INPUT FOR THIS TASK:

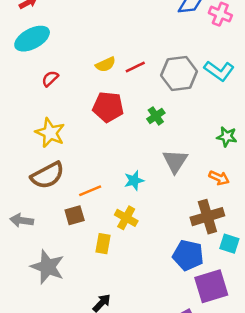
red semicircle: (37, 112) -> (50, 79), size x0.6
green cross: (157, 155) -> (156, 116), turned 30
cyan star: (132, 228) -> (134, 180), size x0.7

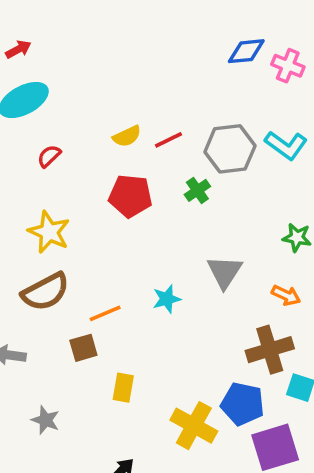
green cross: (156, 116) -> (197, 190), moved
yellow cross: (126, 218) -> (194, 426), moved, size x1.4
gray star: (48, 267) -> (45, 420), size x0.6

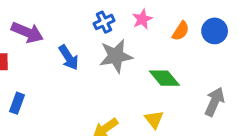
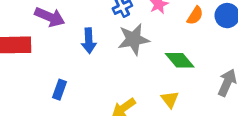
blue arrow: (69, 58) -> (89, 41), turned 30
blue rectangle: (17, 103) -> (59, 90), moved

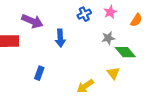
gray star: (134, 39) -> (108, 38), moved, size x0.6
yellow triangle: (170, 99) -> (113, 73), moved

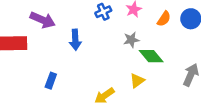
yellow triangle: (113, 73) -> (137, 81), turned 32

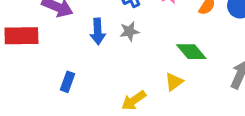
gray star: (131, 40) -> (129, 31), moved

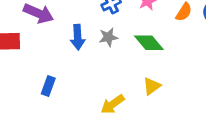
green diamond: (191, 52) -> (149, 43), moved

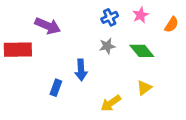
blue arrow: (78, 37) -> (81, 70), moved

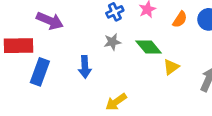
blue rectangle: (56, 88) -> (40, 72), moved, size x1.5
yellow triangle: (144, 88) -> (171, 67), moved

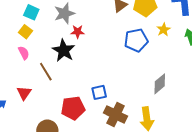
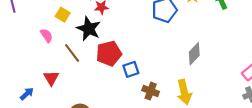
yellow square: (25, 32) -> (63, 15), moved
red pentagon: (73, 108) -> (109, 54), moved
brown cross: (116, 115) -> (151, 91), size x0.7

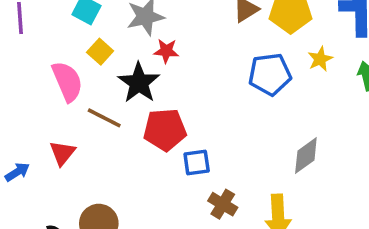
pink semicircle: (47, 36) -> (67, 81), size x1.6
brown line: (72, 53) -> (104, 118), turned -36

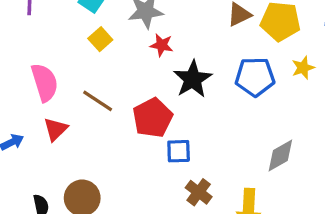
pink semicircle: (67, 81) -> (45, 82), moved
black star: (139, 83) -> (193, 79), moved
red pentagon: (165, 130) -> (153, 118), turned -30

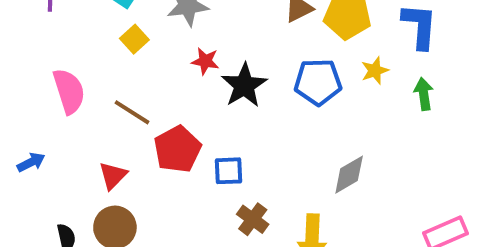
red star: (162, 45) -> (205, 61), moved
red pentagon: (153, 118) -> (177, 149), moved
red triangle: (56, 129) -> (113, 176), moved

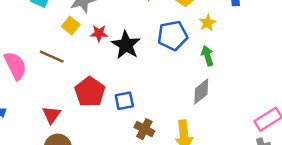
yellow square: (134, 39) -> (71, 26), moved
green arrow: (424, 94) -> (207, 56), moved
brown line: (132, 112) -> (52, 57), moved

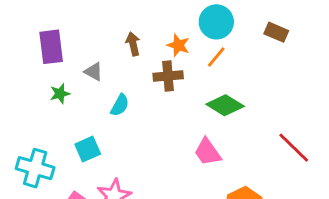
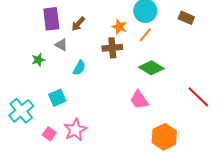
brown arrow: (133, 44) -> (78, 24), moved, turned -126
purple rectangle: (51, 47) -> (51, 19), moved
cyan cross: (35, 168) -> (21, 111), turned 35

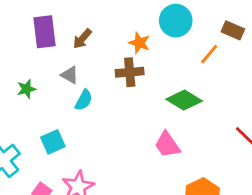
orange line: (145, 35) -> (209, 54), moved
gray triangle: (61, 45) -> (70, 75), moved

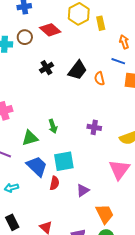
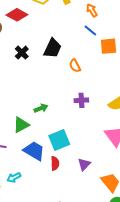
blue line: (118, 61) -> (90, 30), turned 32
orange semicircle: (99, 79) -> (75, 66), moved
green arrow: (53, 126) -> (41, 108), turned -80

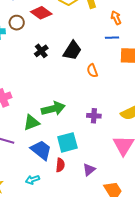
blue line: (90, 30) -> (112, 38), turned -48
purple cross: (81, 100) -> (94, 116), moved
green arrow: (41, 108) -> (53, 109), size x1.6
cyan arrow: (14, 177) -> (32, 180), moved

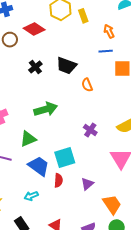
black trapezoid: (72, 51) -> (66, 66), turned 80
green arrow: (53, 109) -> (46, 109), moved
purple cross: (94, 116) -> (90, 130), turned 32

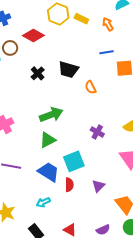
yellow rectangle: (83, 16) -> (81, 19), turned -40
orange arrow: (109, 31) -> (108, 24), moved
green triangle: (28, 139) -> (48, 140), moved

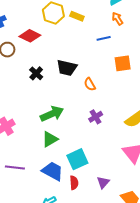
orange arrow: (108, 24) -> (117, 19), moved
blue line: (107, 52) -> (104, 38), moved
purple cross: (97, 132) -> (96, 117), moved, turned 32

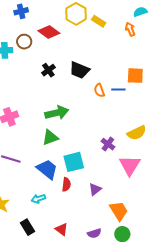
orange arrow: (117, 19) -> (130, 29), moved
blue line: (104, 38) -> (118, 90), moved
purple cross: (96, 117) -> (108, 144), moved, turned -32

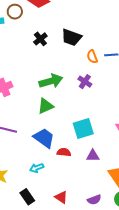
purple cross: (108, 144) -> (85, 82), moved
cyan square: (74, 162) -> (83, 129), moved
red semicircle: (66, 184) -> (64, 152), turned -88
purple triangle: (95, 189) -> (93, 156), turned 40

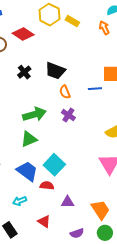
orange semicircle: (92, 57) -> (65, 92), moved
cyan square: (83, 129) -> (54, 165), moved, turned -30
purple triangle: (93, 156) -> (68, 202), moved
red triangle: (61, 197) -> (44, 222), moved

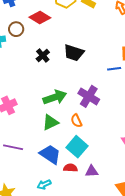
orange semicircle: (65, 92) -> (76, 121), moved
purple cross: (68, 115) -> (89, 96), size x1.5
purple triangle: (68, 202) -> (92, 171), moved

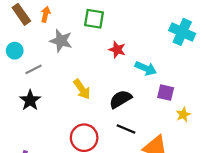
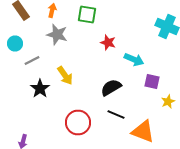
orange arrow: (46, 14) -> (52, 10), moved
yellow arrow: (82, 89) -> (65, 76), moved
black star: (30, 100) -> (40, 88), moved

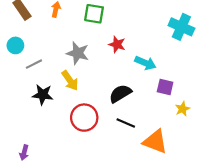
gray star: (57, 34) -> (78, 53), moved
black star: (40, 88) -> (43, 95), turned -30
red circle: (78, 122) -> (84, 118), moved

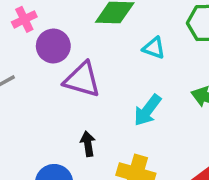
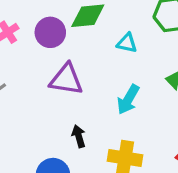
purple circle: (53, 46) -> (50, 32), moved

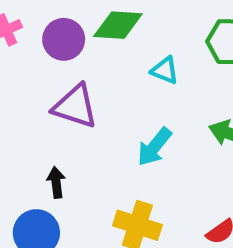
black arrow: (79, 136) -> (56, 182), moved

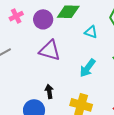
black arrow: (56, 182) -> (49, 92), moved

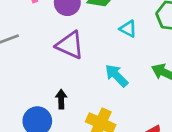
cyan arrow: (88, 68) -> (116, 76), turned 90

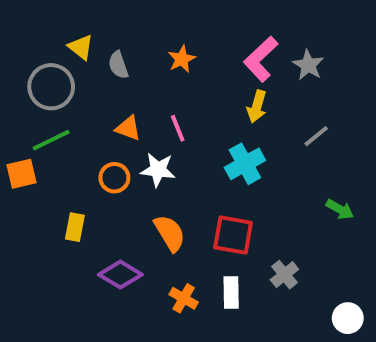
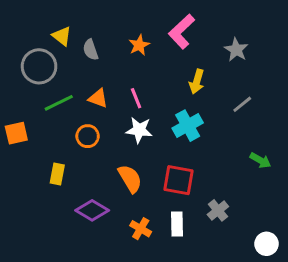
pink L-shape: (261, 59) -> (182, 31), moved
green line: (51, 140) -> (59, 103), moved
white star: (158, 170) -> (139, 130), moved

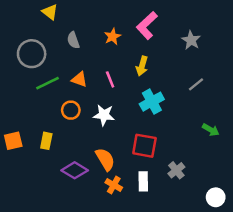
yellow triangle: (62, 36) -> (50, 12), moved
yellow arrow: (197, 82) -> (142, 66), moved
white star: (139, 130) -> (104, 115), moved
orange square: (16, 133) -> (13, 141), moved
orange semicircle: (130, 179) -> (105, 159), moved

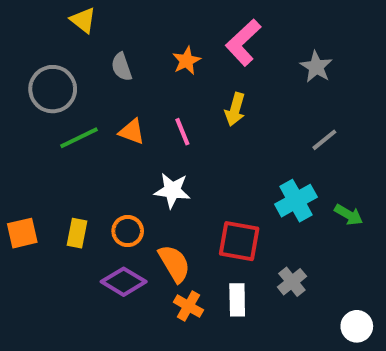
cyan cross: (152, 102) -> (296, 201), moved
orange circle: (71, 110) -> (128, 231), moved

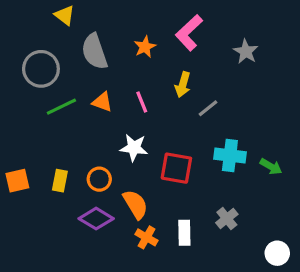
gray semicircle: (122, 67) -> (95, 52), size x1.6
gray line: (324, 140) -> (208, 108), moved
cyan cross: (296, 201) -> (230, 156), turned 36
red square: (239, 241) -> (176, 168), moved

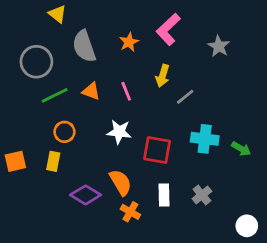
orange circle: (99, 179) -> (64, 132), moved
white rectangle: (184, 233) -> (164, 195), moved

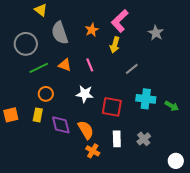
yellow arrow: (163, 76) -> (115, 45), moved
purple diamond: (86, 195) -> (61, 125), moved, turned 45

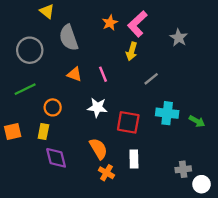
orange star: (92, 30) -> (110, 23), moved
green line: (39, 68) -> (25, 89), moved
purple diamond: (61, 125) -> (56, 158), moved
gray cross: (144, 139) -> (183, 169), moved, turned 32

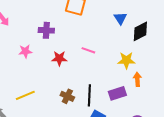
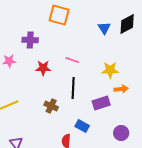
black diamond: (140, 31) -> (127, 24), moved
orange arrow: (137, 79) -> (121, 89), turned 88
black line: (89, 95) -> (73, 88), moved

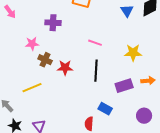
red star: (43, 68) -> (65, 68), moved
orange arrow: (121, 89) -> (148, 81), moved
brown cross: (51, 106) -> (45, 60), moved

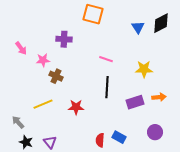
pink arrow: (10, 12) -> (21, 48), moved
red star: (65, 68) -> (76, 107), moved
blue rectangle: (105, 109) -> (119, 137), moved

WHAT TO PRODUCE: In the listing above, find the line with "yellow triangle: (144, 88)" and the line with "red star: (162, 45) -> (205, 61), moved". Set down exactly those lines and everything between them, skipping pictures.

PROBLEM SOLUTION:
yellow triangle: (144, 88) -> (171, 67), moved

yellow square: (25, 32) -> (63, 15), moved
red pentagon: (73, 108) -> (109, 54), moved
brown cross: (116, 115) -> (151, 91), size x0.7

pink semicircle: (47, 36) -> (67, 81), size x1.6
brown line: (72, 53) -> (104, 118), turned -36

pink semicircle: (67, 81) -> (45, 82), moved
black star: (139, 83) -> (193, 79), moved
red pentagon: (165, 130) -> (153, 118), turned -30

red star: (162, 45) -> (205, 61), moved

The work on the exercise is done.